▶ _Exercise instructions_
Every record, from first to last, should be retyped word for word.

○ ○ ○ ○

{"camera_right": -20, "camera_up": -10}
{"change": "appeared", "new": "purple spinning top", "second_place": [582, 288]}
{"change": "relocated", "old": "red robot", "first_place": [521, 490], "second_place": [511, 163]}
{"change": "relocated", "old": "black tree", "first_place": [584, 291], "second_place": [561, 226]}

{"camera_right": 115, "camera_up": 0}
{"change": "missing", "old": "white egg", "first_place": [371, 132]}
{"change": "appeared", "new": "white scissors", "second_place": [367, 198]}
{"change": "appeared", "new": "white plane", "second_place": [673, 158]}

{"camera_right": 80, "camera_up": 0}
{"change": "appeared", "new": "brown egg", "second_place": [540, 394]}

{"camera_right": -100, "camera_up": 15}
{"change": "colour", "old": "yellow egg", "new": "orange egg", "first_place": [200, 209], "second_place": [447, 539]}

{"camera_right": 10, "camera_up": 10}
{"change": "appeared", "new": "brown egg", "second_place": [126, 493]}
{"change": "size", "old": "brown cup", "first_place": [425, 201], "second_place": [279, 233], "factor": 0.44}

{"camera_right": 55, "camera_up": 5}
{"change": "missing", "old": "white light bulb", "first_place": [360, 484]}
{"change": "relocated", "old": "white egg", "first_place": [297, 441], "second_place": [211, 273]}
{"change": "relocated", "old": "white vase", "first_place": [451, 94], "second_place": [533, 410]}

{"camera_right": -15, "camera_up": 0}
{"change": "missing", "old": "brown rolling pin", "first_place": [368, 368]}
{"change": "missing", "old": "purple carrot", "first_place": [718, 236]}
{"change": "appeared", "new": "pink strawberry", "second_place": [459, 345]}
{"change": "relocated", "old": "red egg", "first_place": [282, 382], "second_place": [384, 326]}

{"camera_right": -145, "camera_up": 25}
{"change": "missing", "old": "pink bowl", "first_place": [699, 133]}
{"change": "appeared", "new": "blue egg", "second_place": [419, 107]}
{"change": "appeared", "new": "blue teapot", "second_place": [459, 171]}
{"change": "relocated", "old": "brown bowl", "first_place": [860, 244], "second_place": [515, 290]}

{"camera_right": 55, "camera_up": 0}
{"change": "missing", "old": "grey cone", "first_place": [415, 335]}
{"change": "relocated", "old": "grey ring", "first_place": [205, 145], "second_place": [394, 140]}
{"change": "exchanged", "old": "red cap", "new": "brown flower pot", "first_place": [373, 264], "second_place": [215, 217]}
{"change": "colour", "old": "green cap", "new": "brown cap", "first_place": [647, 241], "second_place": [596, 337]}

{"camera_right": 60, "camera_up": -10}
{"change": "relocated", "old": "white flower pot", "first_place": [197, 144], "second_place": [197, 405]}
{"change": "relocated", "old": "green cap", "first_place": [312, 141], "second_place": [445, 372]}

○ ○ ○ ○

▶ _Solution for this task_
{"camera_right": -20, "camera_up": -10}
{"change": "appeared", "new": "purple spinning top", "second_place": [582, 288]}
{"change": "relocated", "old": "red robot", "first_place": [521, 490], "second_place": [511, 163]}
{"change": "relocated", "old": "black tree", "first_place": [584, 291], "second_place": [561, 226]}

{"camera_right": 115, "camera_up": 0}
{"change": "missing", "old": "white egg", "first_place": [371, 132]}
{"change": "appeared", "new": "white scissors", "second_place": [367, 198]}
{"change": "appeared", "new": "white plane", "second_place": [673, 158]}

{"camera_right": 80, "camera_up": 0}
{"change": "appeared", "new": "brown egg", "second_place": [540, 394]}

{"camera_right": -100, "camera_up": 15}
{"change": "colour", "old": "yellow egg", "new": "orange egg", "first_place": [200, 209], "second_place": [447, 539]}

{"camera_right": 10, "camera_up": 10}
{"change": "appeared", "new": "brown egg", "second_place": [126, 493]}
{"change": "size", "old": "brown cup", "first_place": [425, 201], "second_place": [279, 233], "factor": 0.44}

{"camera_right": 55, "camera_up": 5}
{"change": "missing", "old": "white light bulb", "first_place": [360, 484]}
{"change": "relocated", "old": "white egg", "first_place": [297, 441], "second_place": [211, 273]}
{"change": "relocated", "old": "white vase", "first_place": [451, 94], "second_place": [533, 410]}

{"camera_right": -15, "camera_up": 0}
{"change": "missing", "old": "brown rolling pin", "first_place": [368, 368]}
{"change": "missing", "old": "purple carrot", "first_place": [718, 236]}
{"change": "appeared", "new": "pink strawberry", "second_place": [459, 345]}
{"change": "relocated", "old": "red egg", "first_place": [282, 382], "second_place": [384, 326]}

{"camera_right": -145, "camera_up": 25}
{"change": "missing", "old": "pink bowl", "first_place": [699, 133]}
{"change": "appeared", "new": "blue egg", "second_place": [419, 107]}
{"change": "appeared", "new": "blue teapot", "second_place": [459, 171]}
{"change": "relocated", "old": "brown bowl", "first_place": [860, 244], "second_place": [515, 290]}

{"camera_right": 55, "camera_up": 0}
{"change": "missing", "old": "grey cone", "first_place": [415, 335]}
{"change": "relocated", "old": "grey ring", "first_place": [205, 145], "second_place": [394, 140]}
{"change": "exchanged", "old": "red cap", "new": "brown flower pot", "first_place": [373, 264], "second_place": [215, 217]}
{"change": "colour", "old": "green cap", "new": "brown cap", "first_place": [647, 241], "second_place": [596, 337]}

{"camera_right": 60, "camera_up": -10}
{"change": "relocated", "old": "white flower pot", "first_place": [197, 144], "second_place": [197, 405]}
{"change": "relocated", "old": "green cap", "first_place": [312, 141], "second_place": [445, 372]}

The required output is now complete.